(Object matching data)
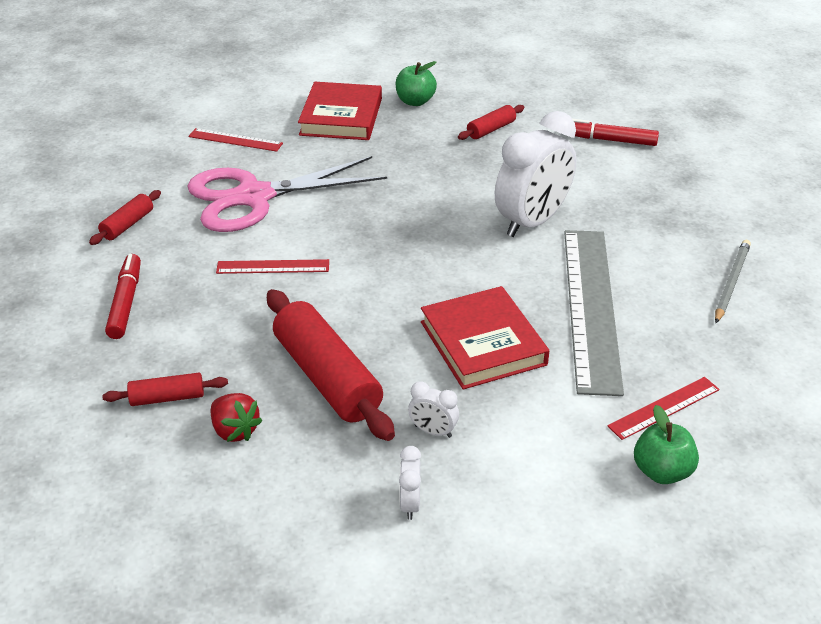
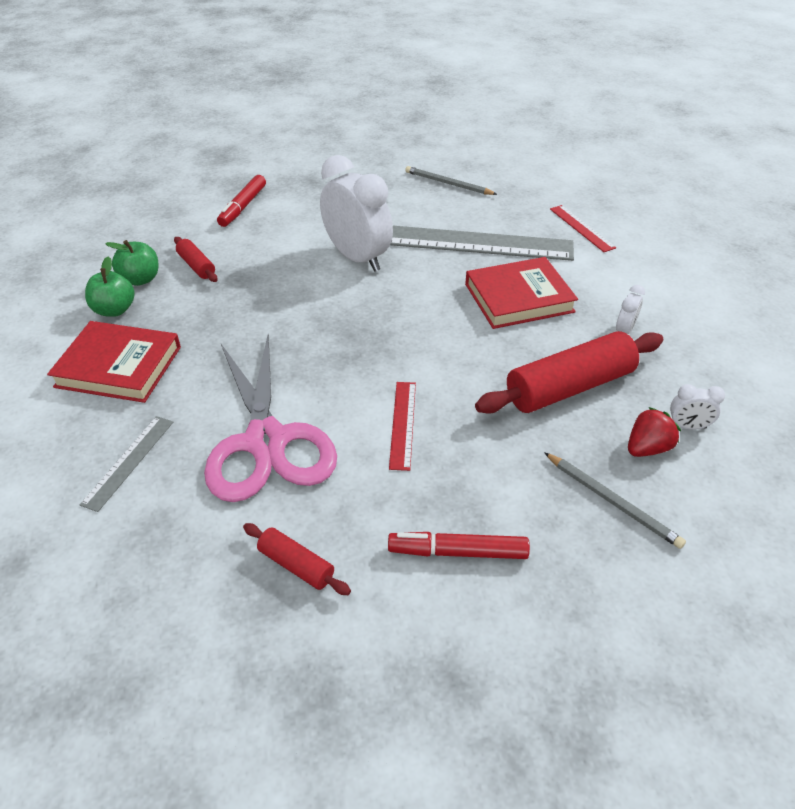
camera: 85 degrees left, 5 degrees up
(167, 398) = (612, 501): red rolling pin -> grey pencil
(235, 140) = (129, 461): red ruler -> grey ruler
(410, 504) = (702, 347): white clock -> white clock (687, 426)
(662, 471) = (641, 237): green apple -> green apple (141, 279)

### Work order
Restate each entry word for word; pictures stay out of the copy.

### Answer to the exercise
camera: 85 degrees left, 5 degrees up
(167, 398) = (612, 501): red rolling pin -> grey pencil
(235, 140) = (129, 461): red ruler -> grey ruler
(410, 504) = (702, 347): white clock -> white clock (687, 426)
(662, 471) = (641, 237): green apple -> green apple (141, 279)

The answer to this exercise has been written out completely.